Records from a data source
§
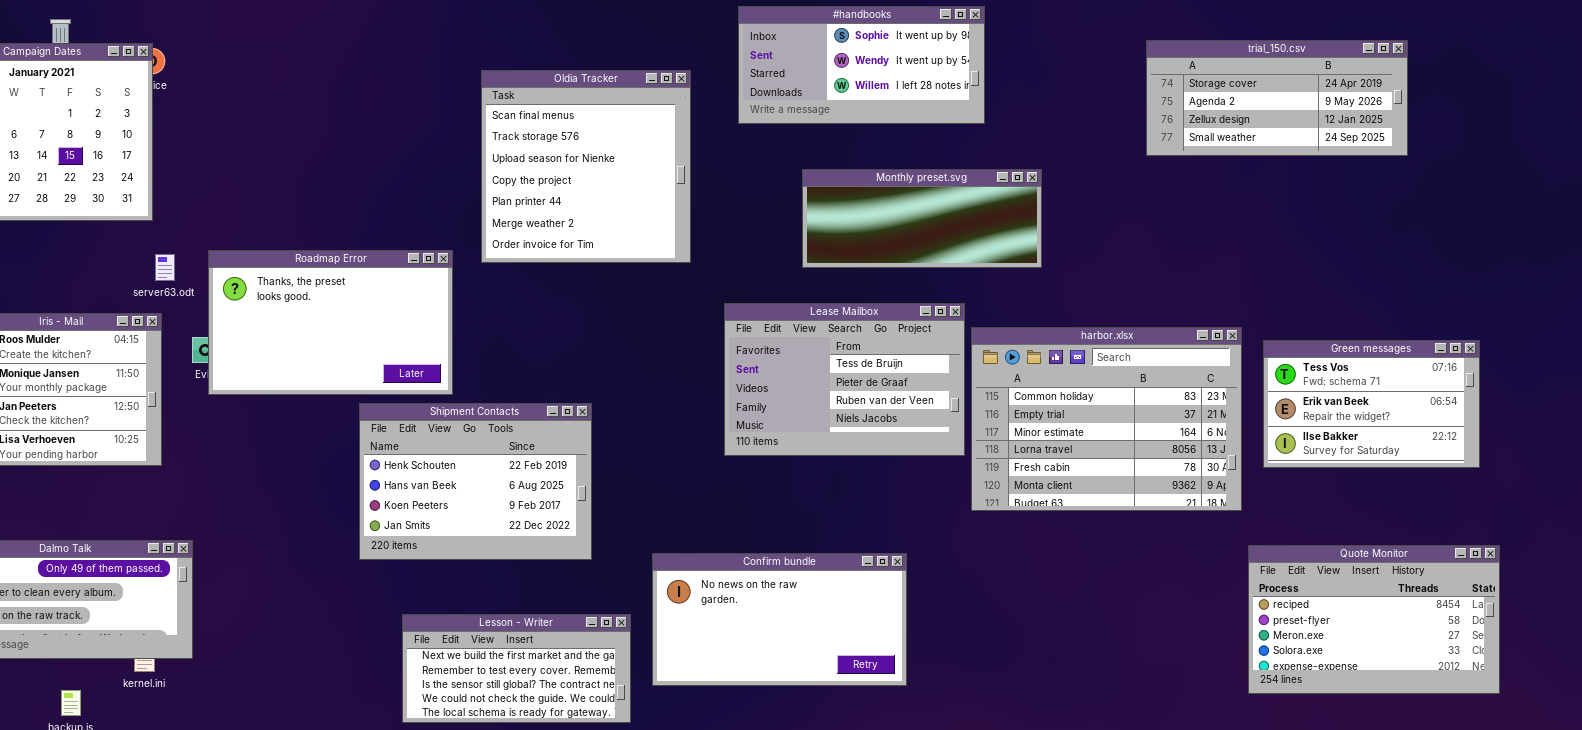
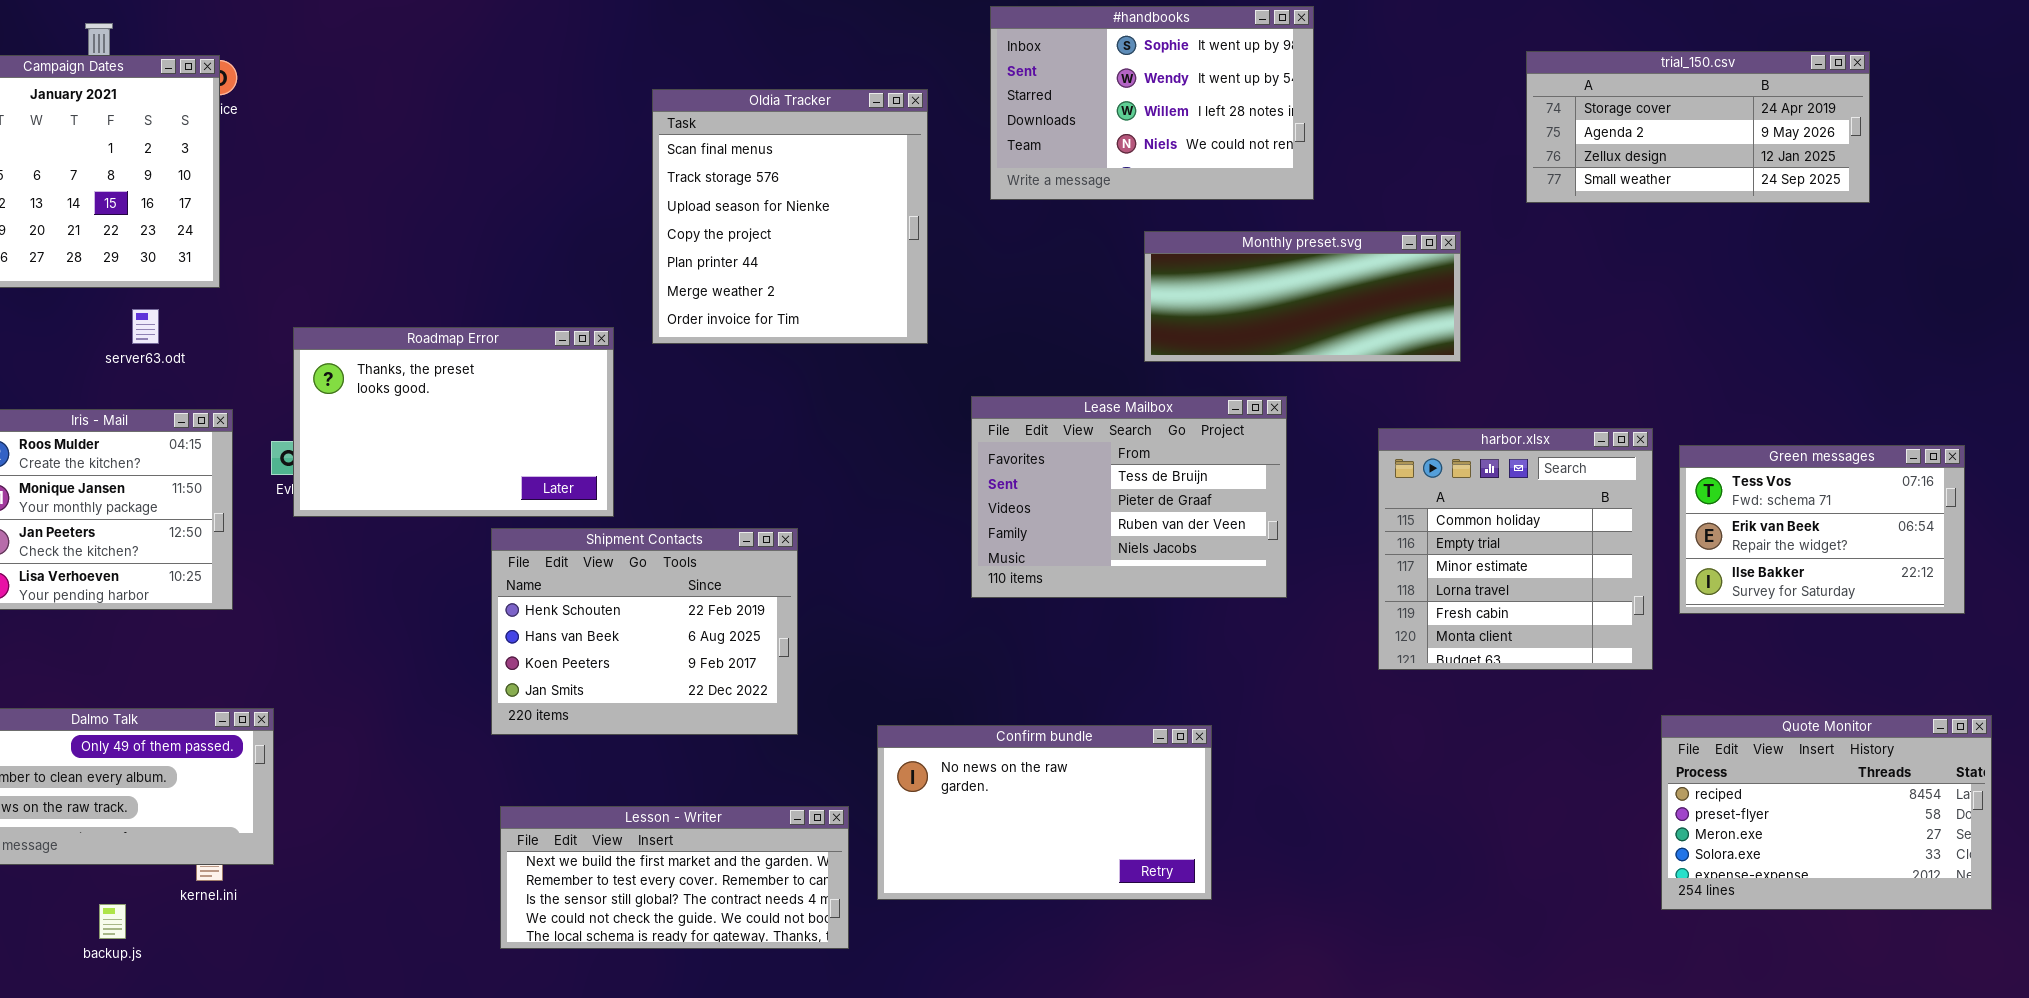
#handbooks: [738,6,985,124] -> [990,6,1314,200], resized
Monthly preset.svg: [802,169,1042,268] -> [1144,231,1461,362], moved
server63.odt: [155,254,175,281] -> [132,309,159,344], moved
harbor.xlsx: [971,327,1242,511] -> [1378,428,1653,670], resized
Lesson - Writer: [402,614,631,723] -> [500,806,849,949], resized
§
§ EXERCISE OBJECTIVE: In your copy, repeat the records above exactly and include no images.

§ YOUR SOLUTION:
#handbooks: [738,6,985,124] -> [990,6,1314,200], resized
Monthly preset.svg: [802,169,1042,268] -> [1144,231,1461,362], moved
server63.odt: [155,254,175,281] -> [132,309,159,344], moved
harbor.xlsx: [971,327,1242,511] -> [1378,428,1653,670], resized
Lesson - Writer: [402,614,631,723] -> [500,806,849,949], resized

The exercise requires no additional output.